● **Your task**
Copy out the records below word for word, starting at the line that has "Locate each specified" and stopping after the line that has "expressed (227, 856)". Leave the pictures out.

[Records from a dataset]
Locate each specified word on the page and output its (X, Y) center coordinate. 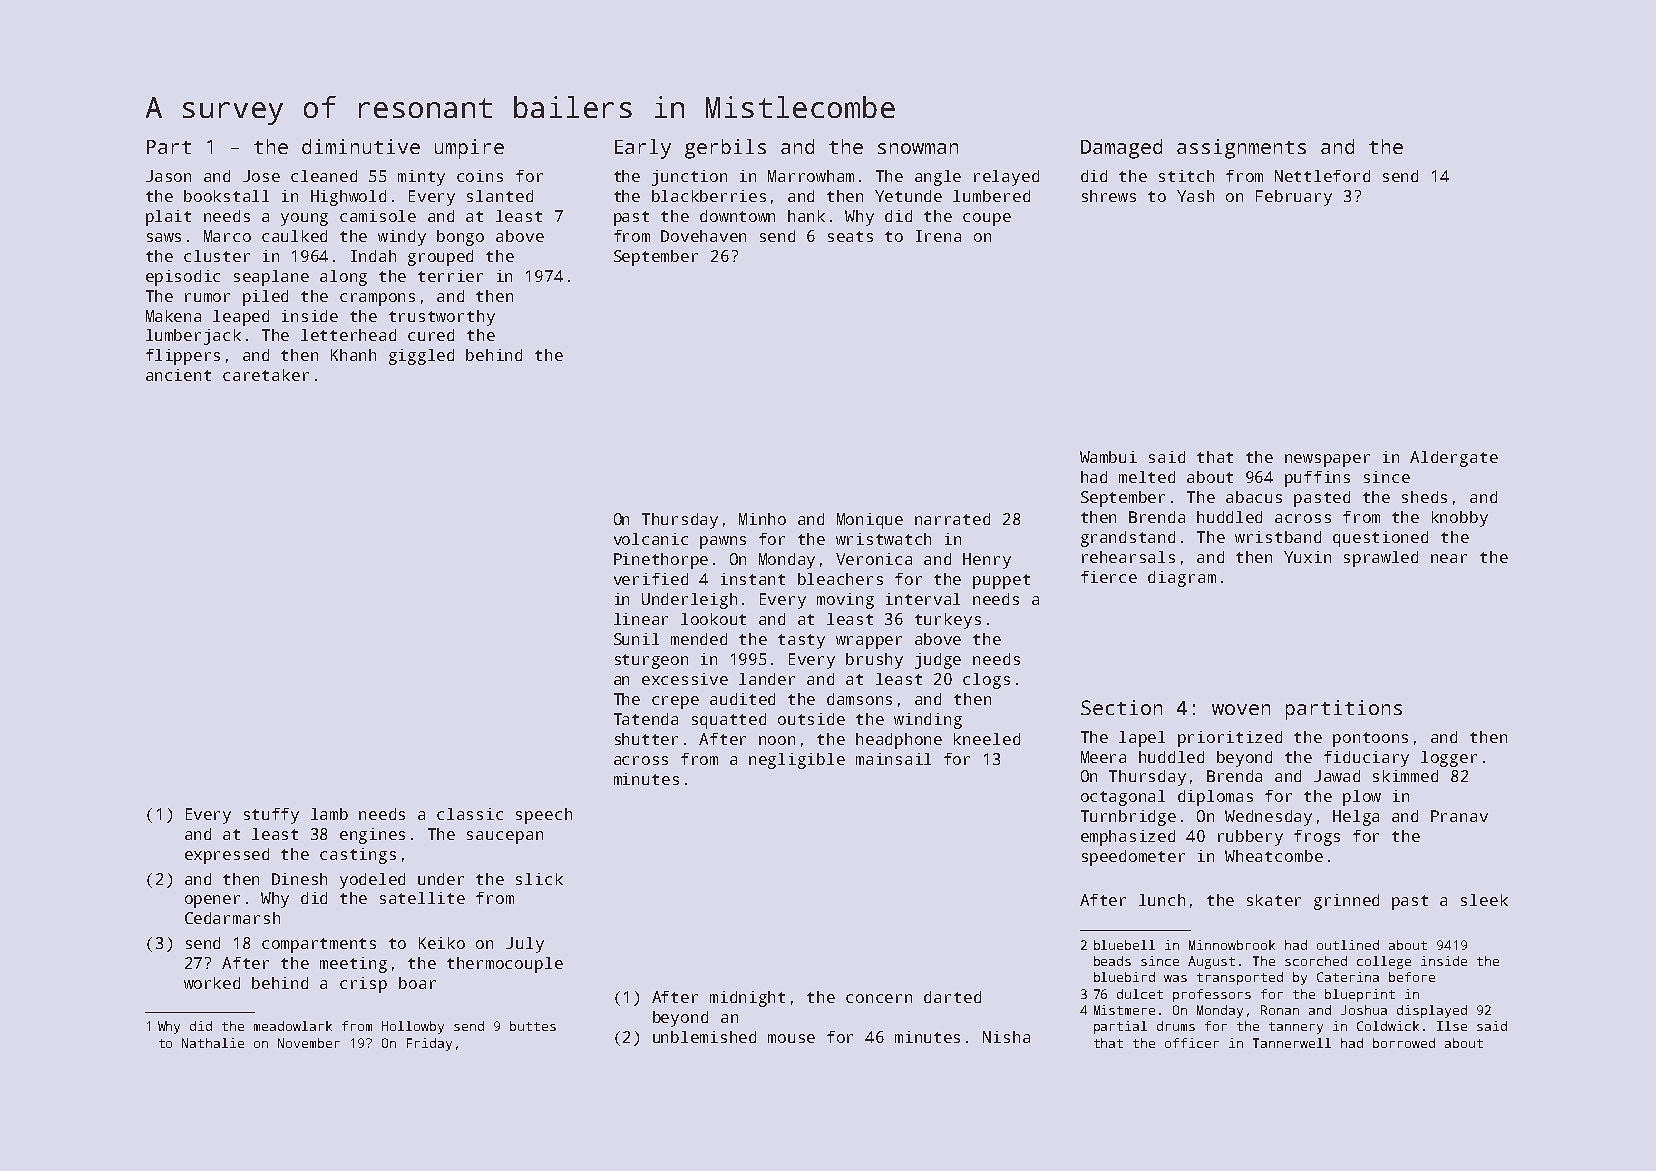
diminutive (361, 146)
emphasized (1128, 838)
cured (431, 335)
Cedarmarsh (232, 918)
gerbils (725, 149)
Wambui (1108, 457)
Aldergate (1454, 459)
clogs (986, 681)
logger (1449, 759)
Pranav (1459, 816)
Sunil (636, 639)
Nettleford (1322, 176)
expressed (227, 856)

---

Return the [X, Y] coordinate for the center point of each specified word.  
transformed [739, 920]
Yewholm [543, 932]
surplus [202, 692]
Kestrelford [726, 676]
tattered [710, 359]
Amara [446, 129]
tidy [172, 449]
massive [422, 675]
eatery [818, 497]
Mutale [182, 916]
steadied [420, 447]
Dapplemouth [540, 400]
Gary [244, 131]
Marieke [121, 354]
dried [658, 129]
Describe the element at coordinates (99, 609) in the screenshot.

● **Task output**
Locate each specified word on the page and output its (X, Y) center coordinate. 
diminutive (361, 146)
emphasized (1128, 838)
cured (431, 335)
Cedarmarsh (232, 918)
gerbils (725, 149)
Wambui (1108, 457)
Aldergate (1454, 459)
clogs (986, 681)
logger (1449, 759)
Pranav (1459, 816)
Sunil (636, 639)
Nettleford (1322, 176)
expressed (227, 856)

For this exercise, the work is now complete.